*** Opening Available data ***

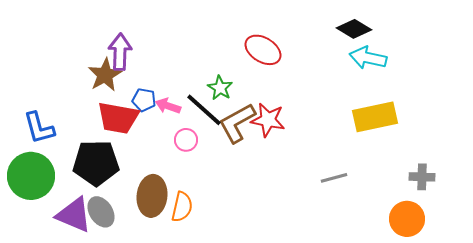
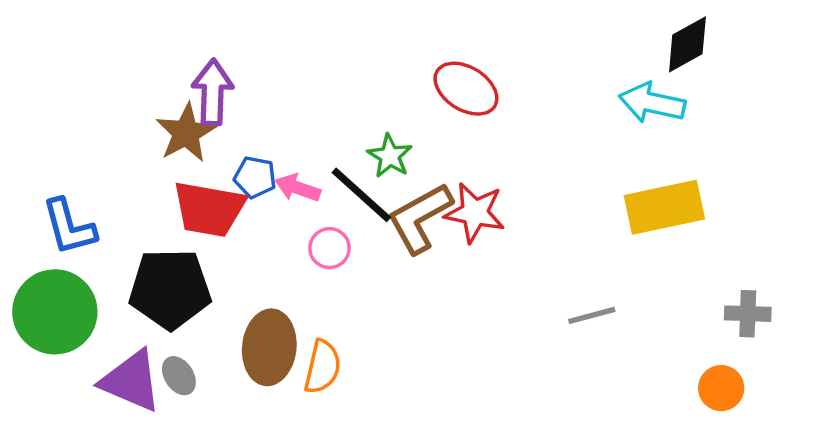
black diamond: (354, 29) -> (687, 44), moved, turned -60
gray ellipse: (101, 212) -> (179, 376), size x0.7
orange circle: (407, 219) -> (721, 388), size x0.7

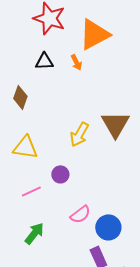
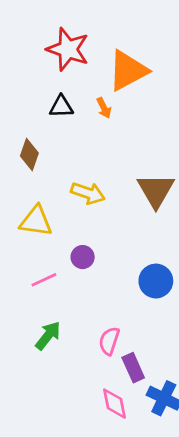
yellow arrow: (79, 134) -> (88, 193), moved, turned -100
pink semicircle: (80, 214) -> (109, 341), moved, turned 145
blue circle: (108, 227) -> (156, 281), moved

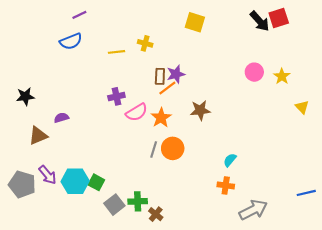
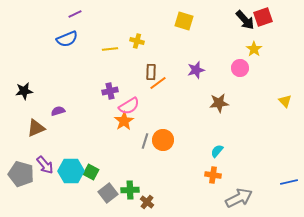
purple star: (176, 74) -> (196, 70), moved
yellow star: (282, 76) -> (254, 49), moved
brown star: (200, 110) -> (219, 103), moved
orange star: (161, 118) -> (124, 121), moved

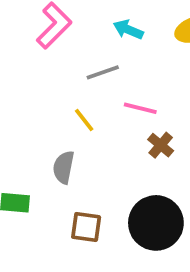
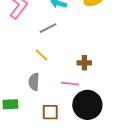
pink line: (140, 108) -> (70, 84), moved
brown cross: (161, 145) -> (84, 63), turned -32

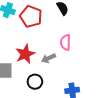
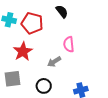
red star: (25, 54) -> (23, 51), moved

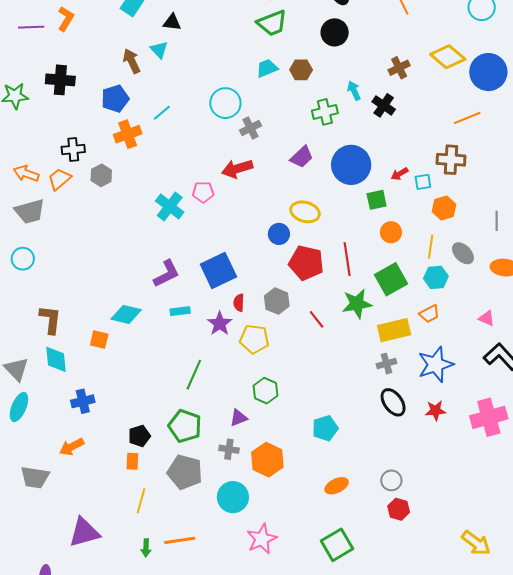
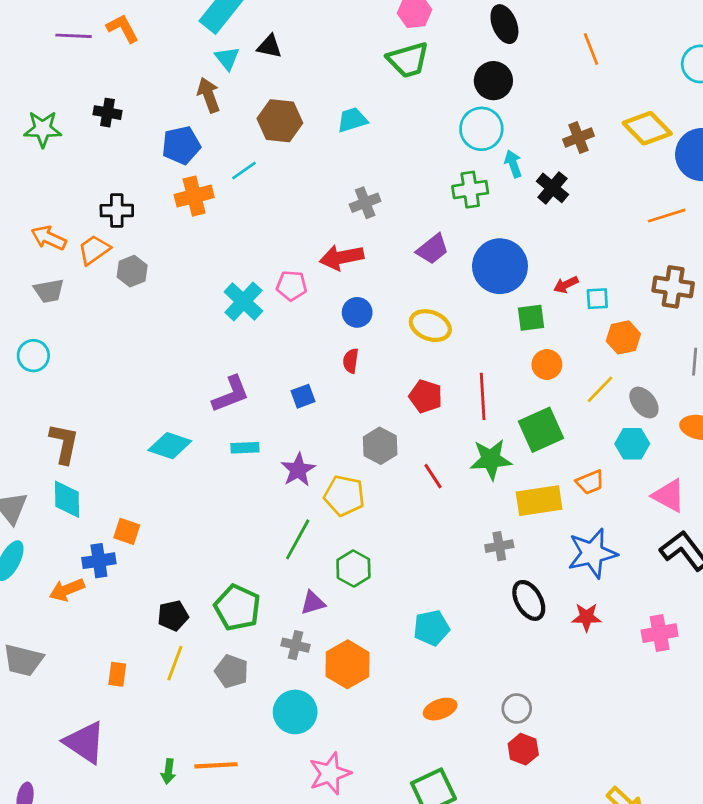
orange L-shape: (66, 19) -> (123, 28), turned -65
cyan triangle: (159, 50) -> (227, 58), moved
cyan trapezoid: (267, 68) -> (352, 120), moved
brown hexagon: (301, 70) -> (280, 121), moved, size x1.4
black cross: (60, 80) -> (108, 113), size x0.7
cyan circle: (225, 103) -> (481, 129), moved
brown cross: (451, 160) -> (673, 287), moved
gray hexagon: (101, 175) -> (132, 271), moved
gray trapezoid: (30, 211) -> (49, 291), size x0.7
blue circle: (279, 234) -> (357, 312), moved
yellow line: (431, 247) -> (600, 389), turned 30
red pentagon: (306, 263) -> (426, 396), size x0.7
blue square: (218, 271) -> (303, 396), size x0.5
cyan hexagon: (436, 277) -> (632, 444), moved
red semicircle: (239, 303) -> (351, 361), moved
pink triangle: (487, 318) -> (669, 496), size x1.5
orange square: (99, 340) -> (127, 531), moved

*** Closing Available data ***

Directions: Within the listing above, find the line containing "yellow arrow: (79, 134)" and the line containing "yellow line: (431, 247)". Transcribe them and everything between them exactly, leaving out the pictures.

Solution:
yellow arrow: (79, 134) -> (88, 193), moved, turned -100
pink semicircle: (80, 214) -> (109, 341), moved, turned 145
blue circle: (108, 227) -> (156, 281), moved

purple star: (176, 74) -> (196, 70), moved
yellow star: (282, 76) -> (254, 49), moved
brown star: (200, 110) -> (219, 103), moved
orange star: (161, 118) -> (124, 121), moved

pink line: (140, 108) -> (70, 84), moved
brown cross: (161, 145) -> (84, 63), turned -32

red star: (25, 54) -> (23, 51), moved

orange L-shape: (66, 19) -> (123, 28), turned -65
cyan triangle: (159, 50) -> (227, 58), moved
cyan trapezoid: (267, 68) -> (352, 120), moved
brown hexagon: (301, 70) -> (280, 121), moved, size x1.4
black cross: (60, 80) -> (108, 113), size x0.7
cyan circle: (225, 103) -> (481, 129), moved
brown cross: (451, 160) -> (673, 287), moved
gray hexagon: (101, 175) -> (132, 271), moved
gray trapezoid: (30, 211) -> (49, 291), size x0.7
blue circle: (279, 234) -> (357, 312), moved
yellow line: (431, 247) -> (600, 389), turned 30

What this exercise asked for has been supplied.